## [Dataset entries]
_ _ _ _ _
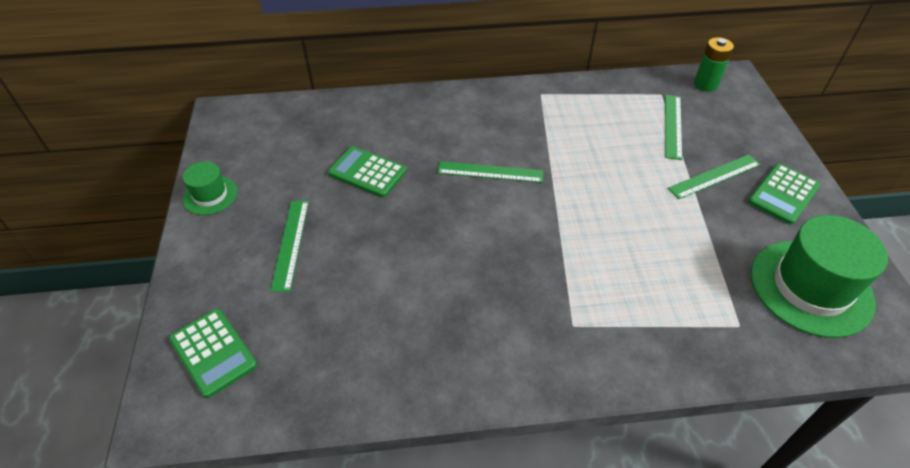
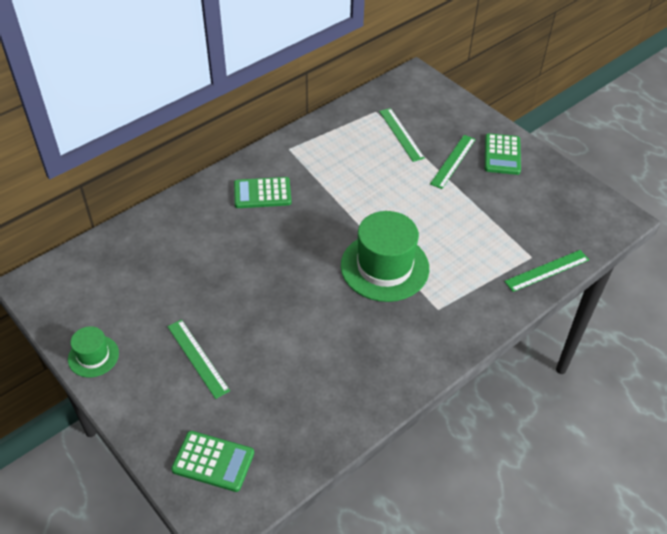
camera: 35 degrees left, 0 degrees up
green calculator [328,146,407,198] -> green calculator moved to [234,177,291,208]
green ruler [438,161,543,183] -> green ruler moved to [504,250,589,292]
green battery [694,37,734,92] -> none
green hat [751,215,888,338] -> green hat moved to [341,211,429,302]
_ _ _ _ _
## [What you should do]
For the word "moved", go through the records and show each line that carries it.

## [Result of this exercise]
green calculator [328,146,407,198] -> green calculator moved to [234,177,291,208]
green ruler [438,161,543,183] -> green ruler moved to [504,250,589,292]
green hat [751,215,888,338] -> green hat moved to [341,211,429,302]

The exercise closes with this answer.